**Problem description**
Skip the pictures and return every entry exactly as written.

**Change detection outputs**
····················

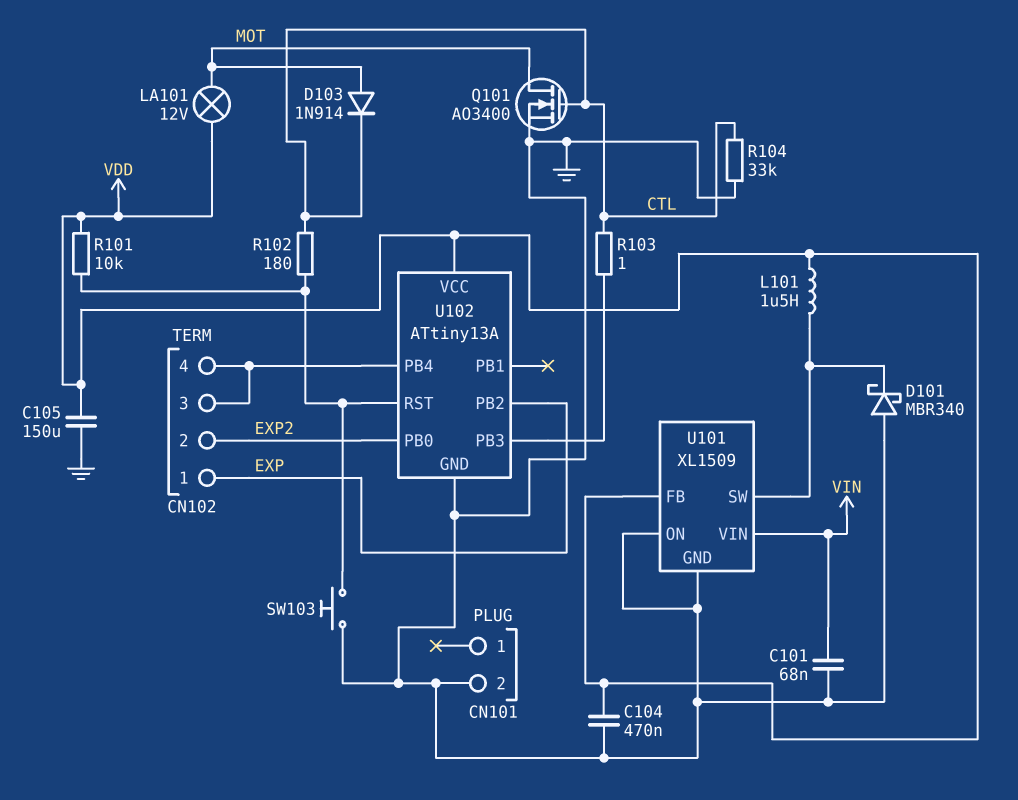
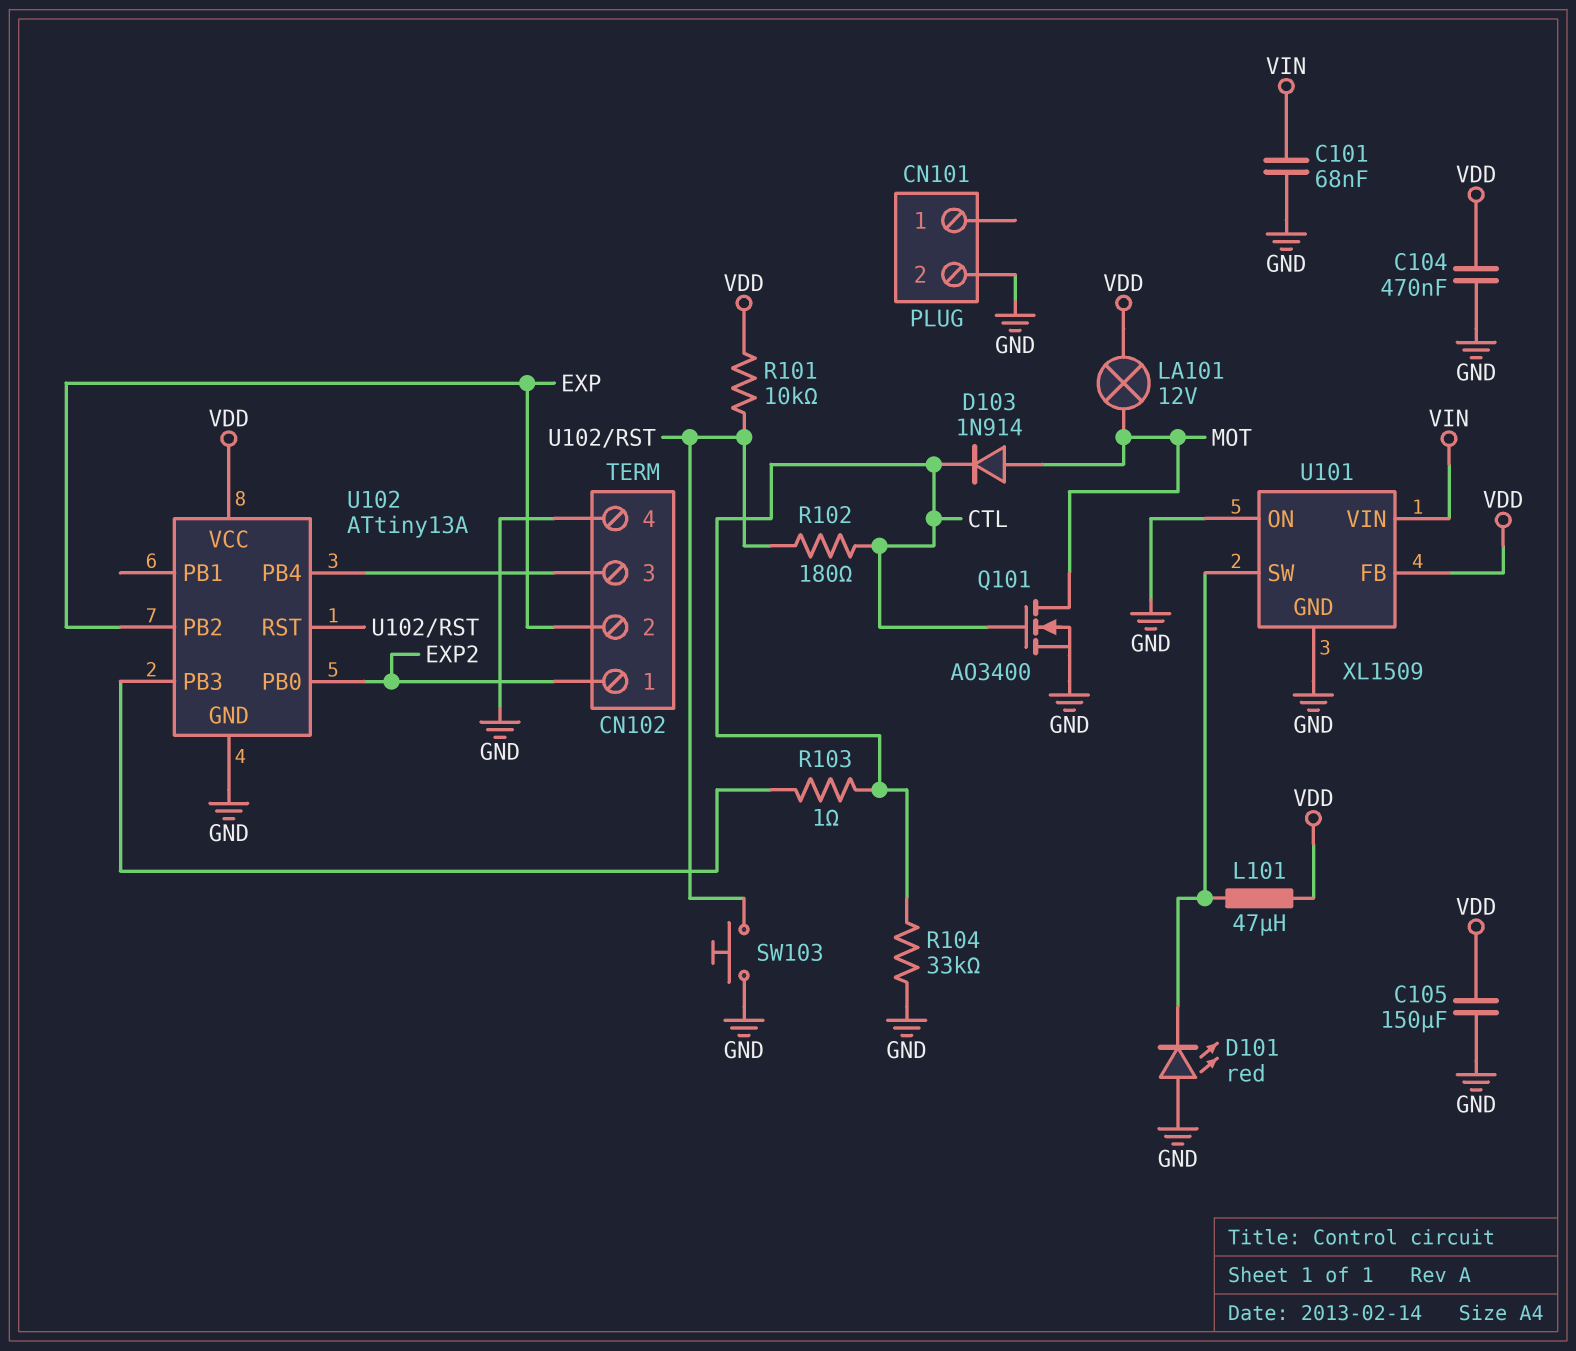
CN102 pin 1: EXP -> EXP2
CN102 pin 2: EXP2 -> EXP
CN102 pin 4: CN102/3 -> GND
D101: schottky MBR340 (A GND, K U101/SW) -> LED red (A GND, K U101/SW)
L101: 1.5uH (U101/SW, VDD) -> 47uH (U101/SW, VDD)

····················

**Output of the exercise**
CN102 pin 1: EXP -> EXP2
CN102 pin 2: EXP2 -> EXP
CN102 pin 4: CN102/3 -> GND
D101: schottky MBR340 (A GND, K U101/SW) -> LED red (A GND, K U101/SW)
L101: 1.5uH (U101/SW, VDD) -> 47uH (U101/SW, VDD)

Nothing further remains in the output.